• _TASK REQUIREMENTS_
Wherever the string "turquoise" appears in the listing, copy that line.

• _AVAILABLE DATA_
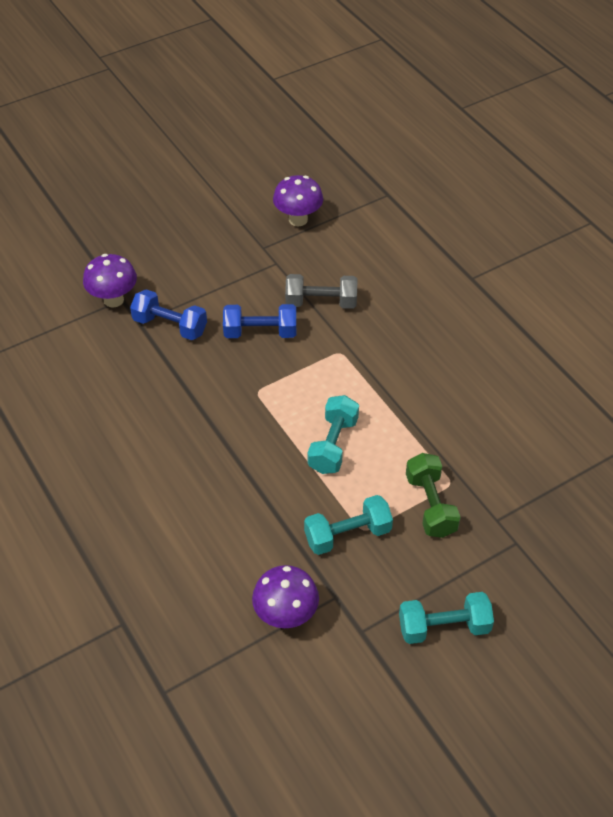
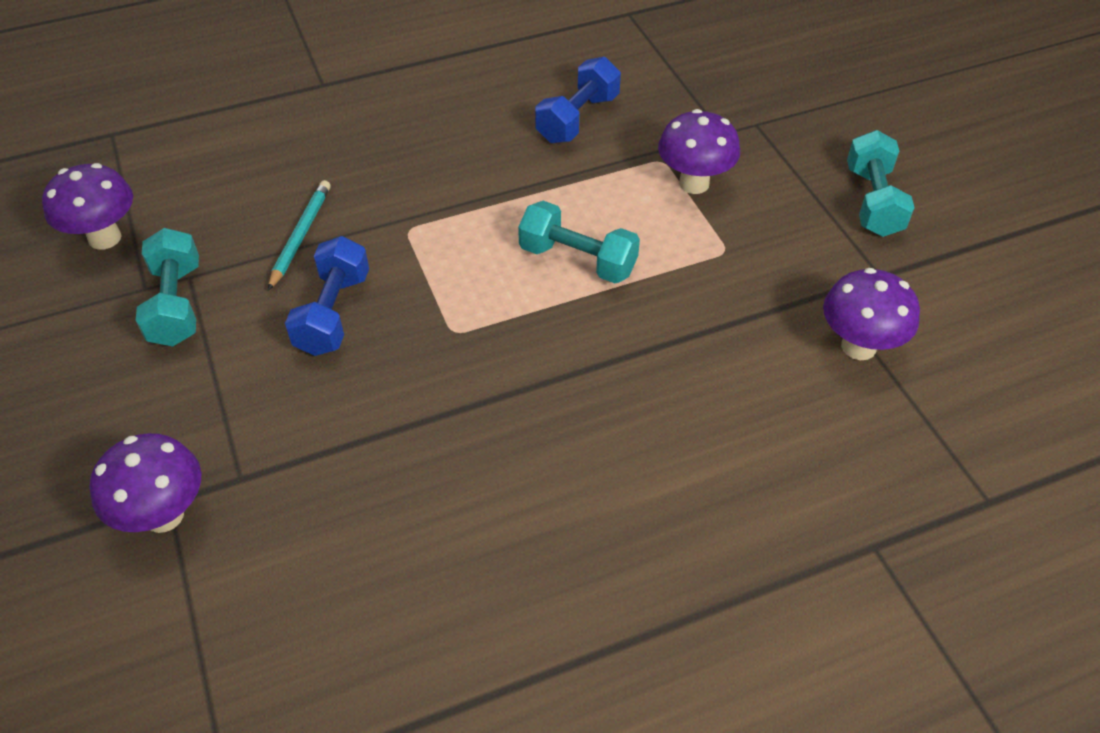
camera: 80 degrees left, 0 degrees up
(170, 326) = (268, 432): blue dumbbell -> blue dumbbell (578, 119)
(321, 302) = (300, 236): grey dumbbell -> turquoise pencil
(347, 535) = (732, 267): turquoise dumbbell -> turquoise dumbbell (176, 305)
(430, 505) = (694, 183): green dumbbell -> purple mushroom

• _SOLUTION TO THIS EXERCISE_
(321, 302) = (300, 236): grey dumbbell -> turquoise pencil
(347, 535) = (732, 267): turquoise dumbbell -> turquoise dumbbell (176, 305)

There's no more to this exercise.